• _PROBLEM TO SOLVE_: Your output should be an exact copy of the records, with no pictures in it.

• _DATA EXTRACTS_:
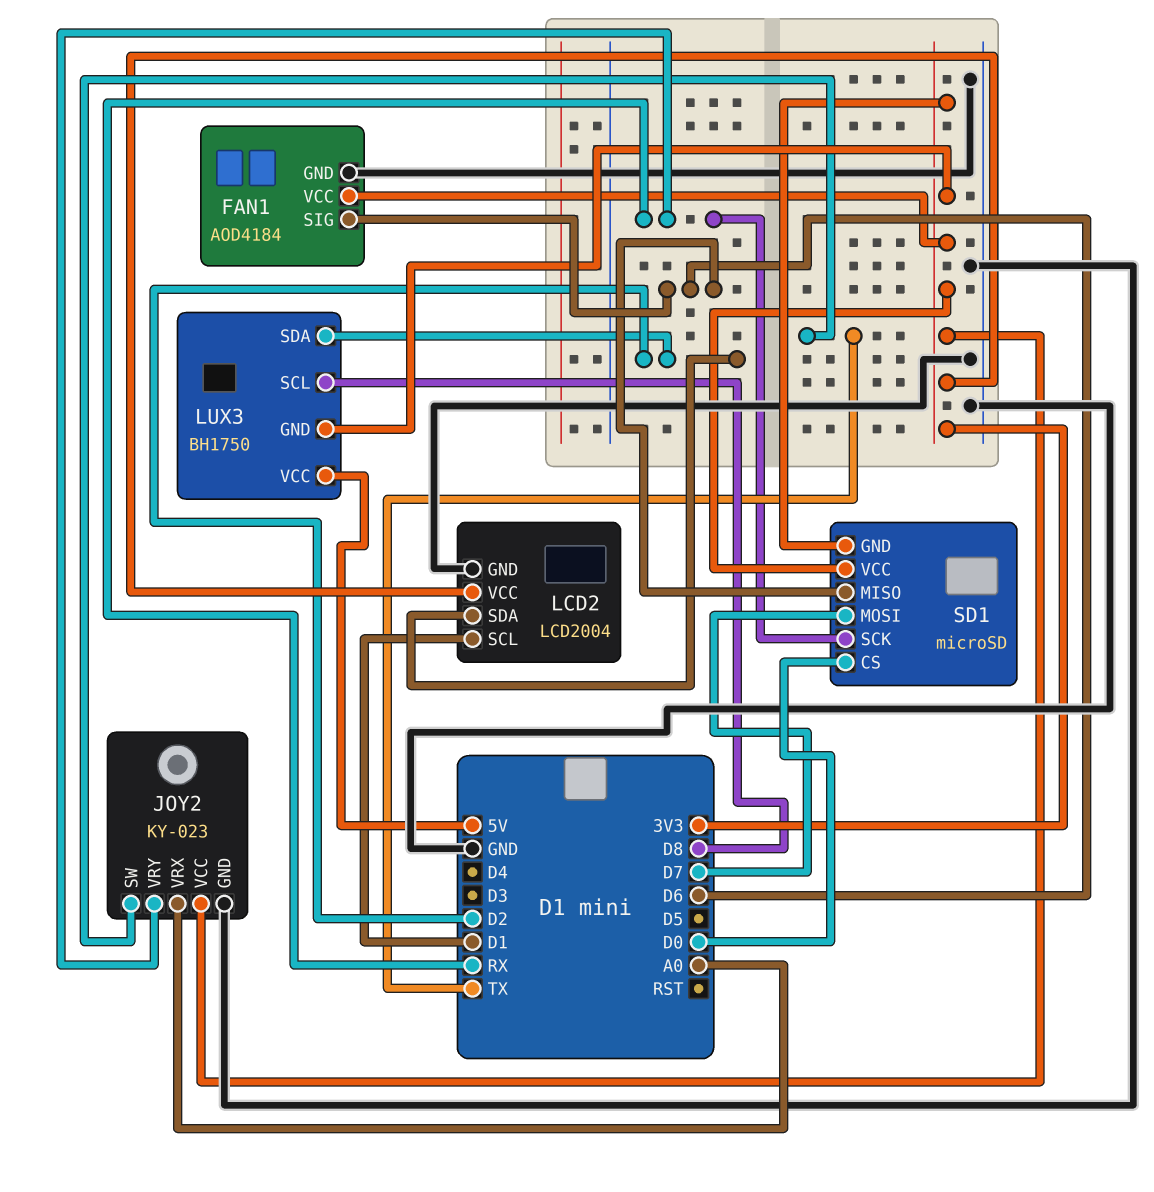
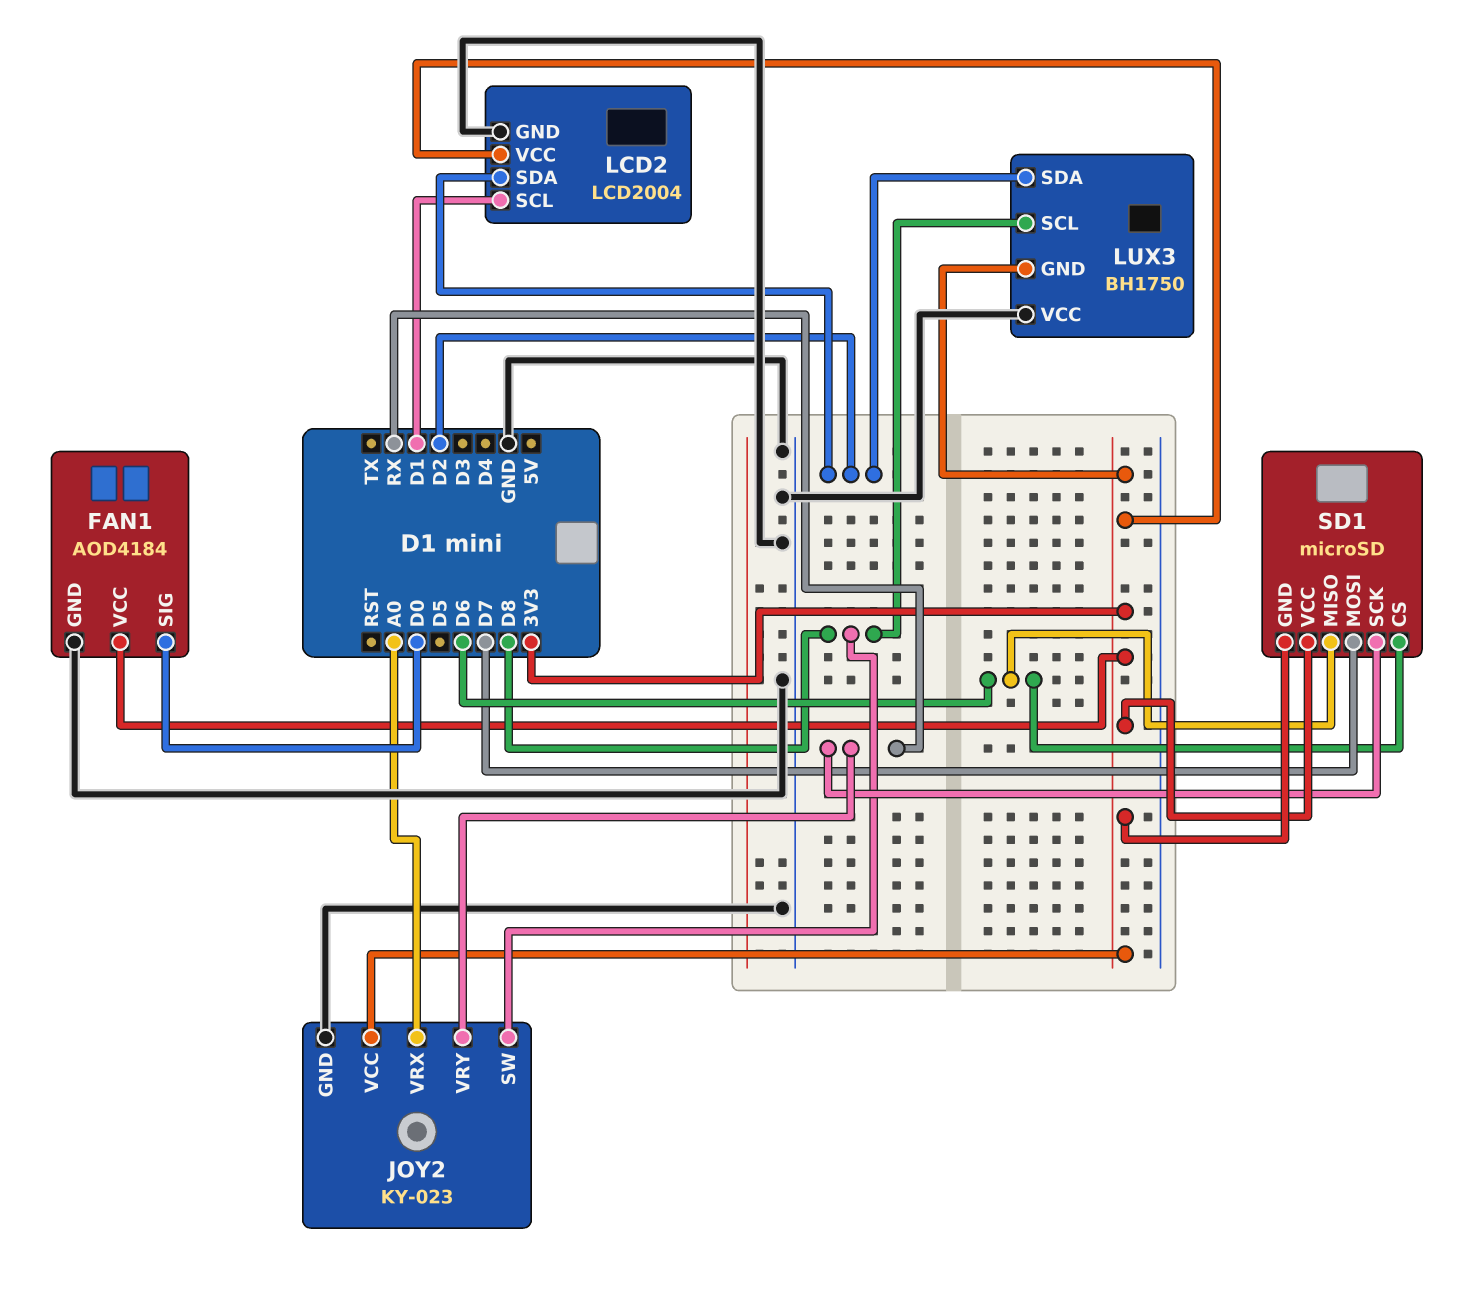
FAN1 pin SIG: D6 -> D0
JOY2 pin SW: TX -> D8
LUX3 pin VCC: 5V -> GND
SD1 pin CS: D0 -> D6

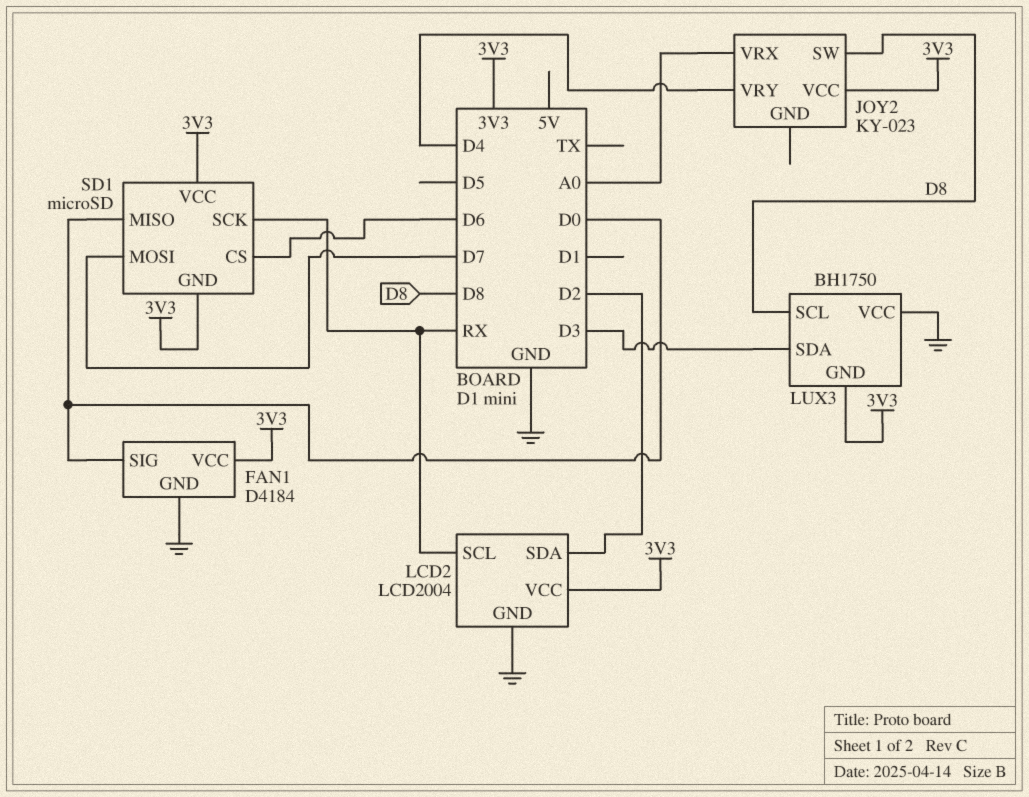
FAN1: AOD4184 -> D4184
JOY2 pin GND: GND -> none
JOY2 pin VRY: RX -> D4
LCD2 pin SCL: D1 -> RX
LUX3 pin SDA: D2 -> D3
SD1 pin MISO: D6 -> D0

• _SOLUTION FOR THIS EXERCISE_:
FAN1 pin SIG: D6 -> D0
JOY2 pin SW: TX -> D8
LUX3 pin VCC: 5V -> GND
SD1 pin CS: D0 -> D6

FAN1: AOD4184 -> D4184
JOY2 pin GND: GND -> none
JOY2 pin VRY: RX -> D4
LCD2 pin SCL: D1 -> RX
LUX3 pin SDA: D2 -> D3
SD1 pin MISO: D6 -> D0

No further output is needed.